_Assigned task_: Set down exactly the lines running from the one with "- op: colour" to the last line of the listing below, both included, and skip every picture.

_Supplied entries_:

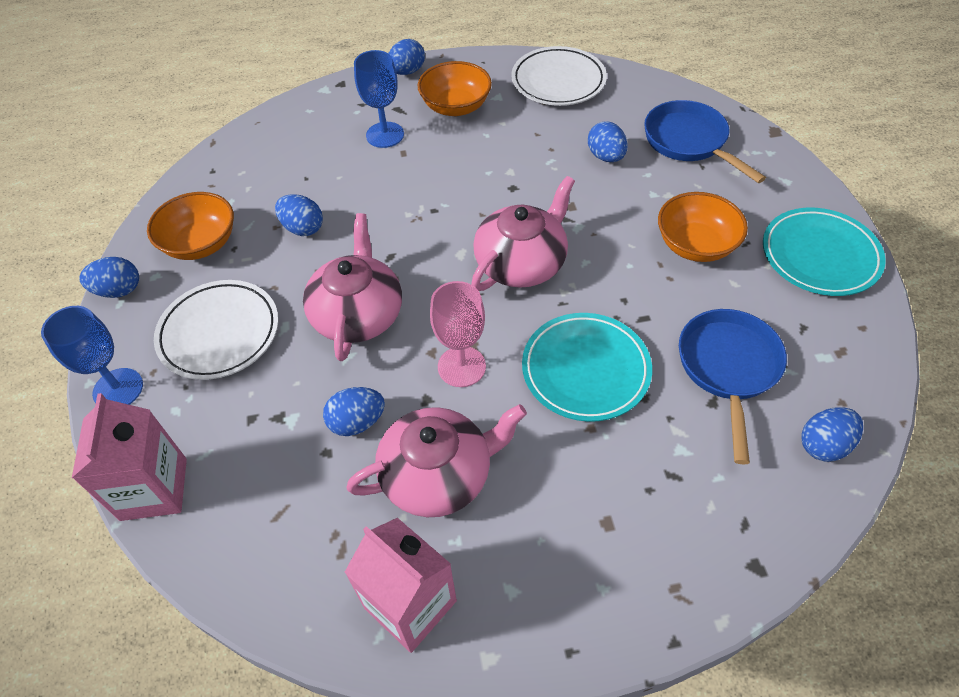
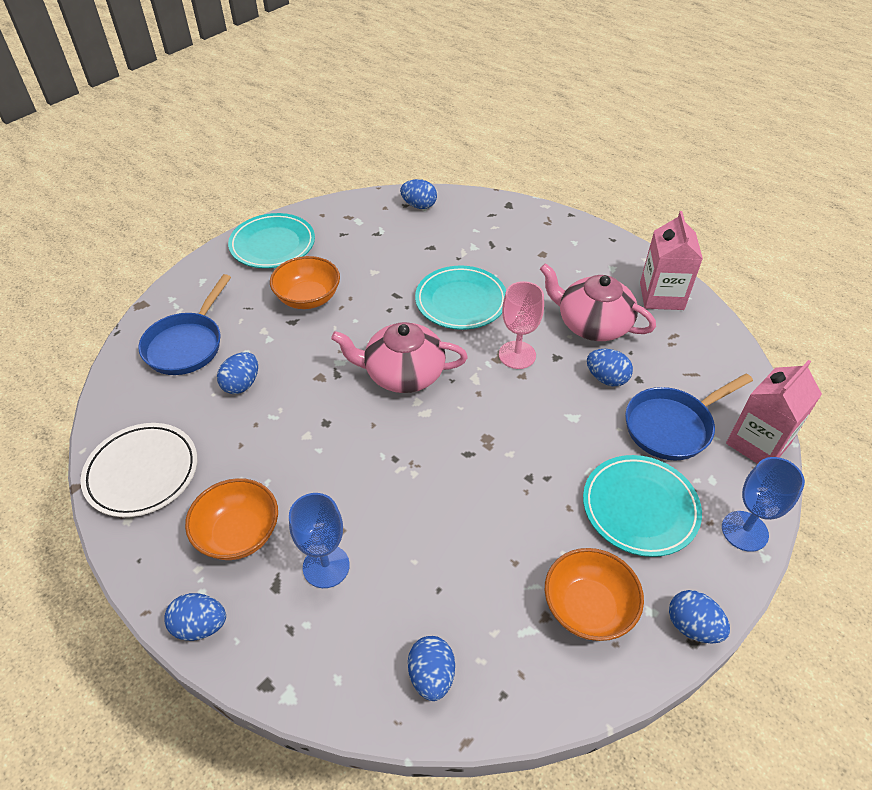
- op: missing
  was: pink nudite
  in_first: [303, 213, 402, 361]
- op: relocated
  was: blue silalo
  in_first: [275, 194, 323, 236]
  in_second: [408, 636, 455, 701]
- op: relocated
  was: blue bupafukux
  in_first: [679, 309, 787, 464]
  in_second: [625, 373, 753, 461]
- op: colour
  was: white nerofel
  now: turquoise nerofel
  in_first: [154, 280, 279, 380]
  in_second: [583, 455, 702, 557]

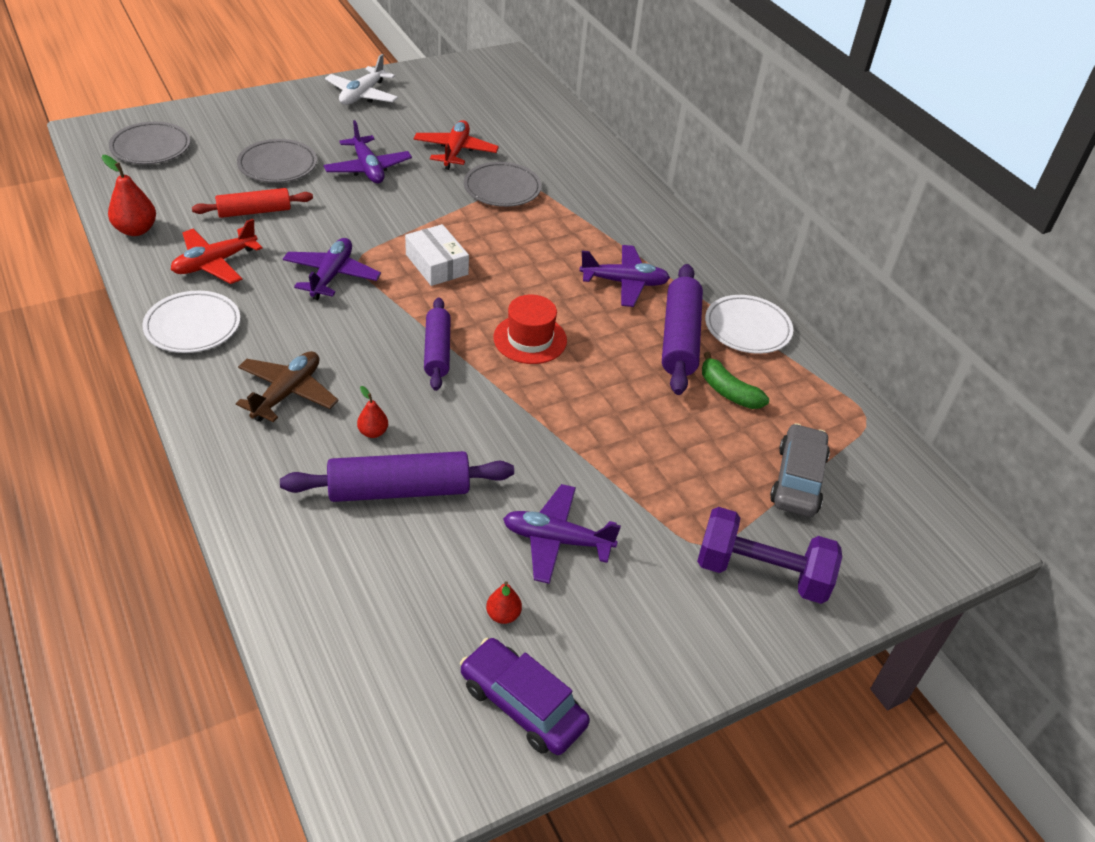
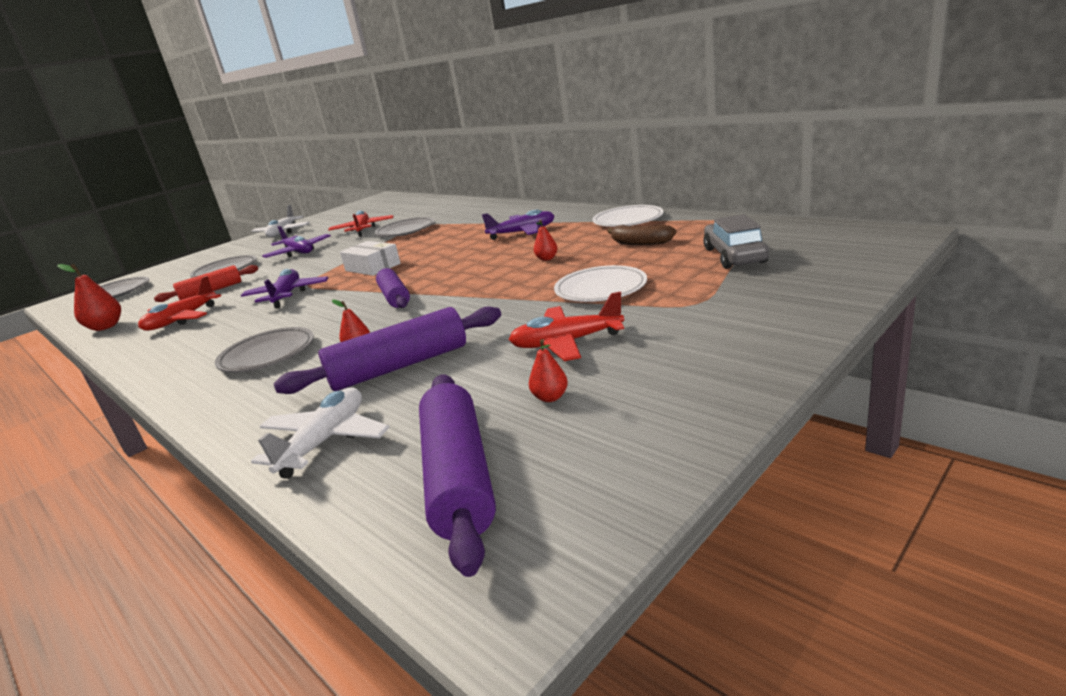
- op: missing
  was:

_Result for this task_:
- op: colour
  was: white nerofel
  now: turquoise nerofel
  in_first: [154, 280, 279, 380]
  in_second: [583, 455, 702, 557]

- op: missing
  was:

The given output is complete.